**** RAW DATA

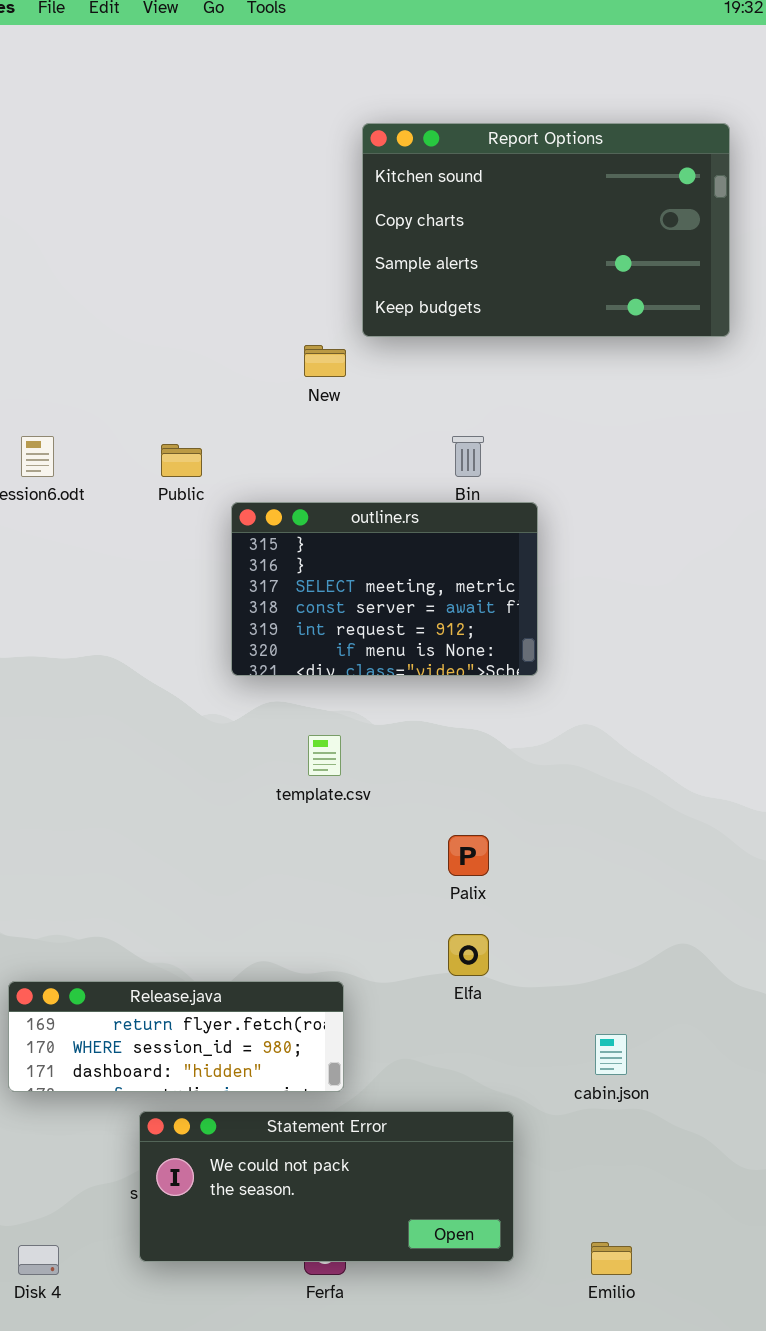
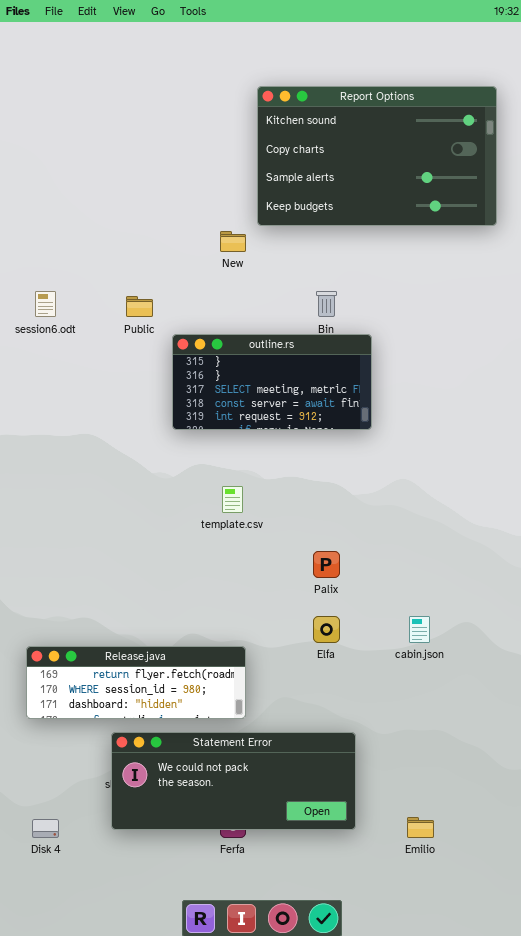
outline.rs: [231,502,538,676] -> [172,334,372,430], resized
cabin.json: [595,1034,627,1075] -> [409,616,430,643], moved

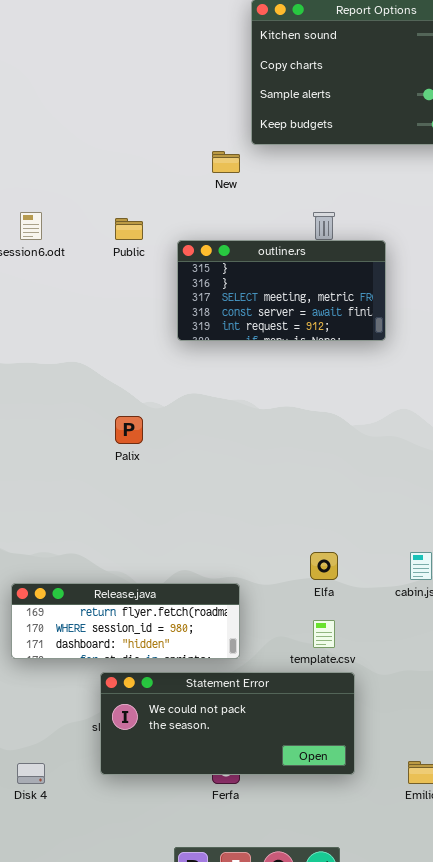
outline.rs: [172,334,372,430] -> [177,240,386,341], moved
template.csv: [222,486,243,513] -> [313,620,335,648], moved
Palix: [313,551,340,578] -> [115,416,143,444], moved

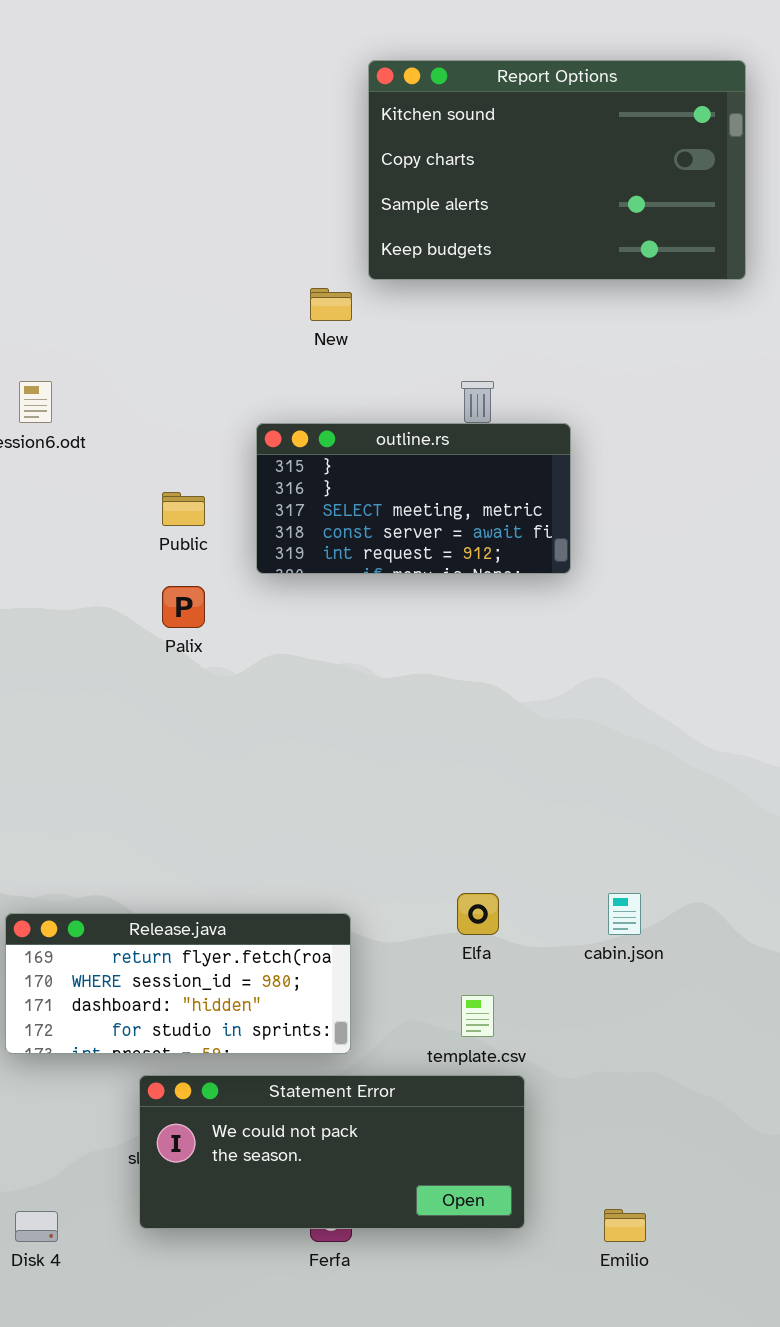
Public: [115,218,143,240] -> [162,492,205,526], moved
Palix: [115,416,143,444] -> [162,586,205,628], moved
Release.java: [11,583,240,659] -> [5,913,351,1054], resized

********

Each entry gets copied exactly; the pictures stay out.

outline.rs: [231,502,538,676] -> [172,334,372,430], resized
cabin.json: [595,1034,627,1075] -> [409,616,430,643], moved

outline.rs: [172,334,372,430] -> [177,240,386,341], moved
template.csv: [222,486,243,513] -> [313,620,335,648], moved
Palix: [313,551,340,578] -> [115,416,143,444], moved

Public: [115,218,143,240] -> [162,492,205,526], moved
Palix: [115,416,143,444] -> [162,586,205,628], moved
Release.java: [11,583,240,659] -> [5,913,351,1054], resized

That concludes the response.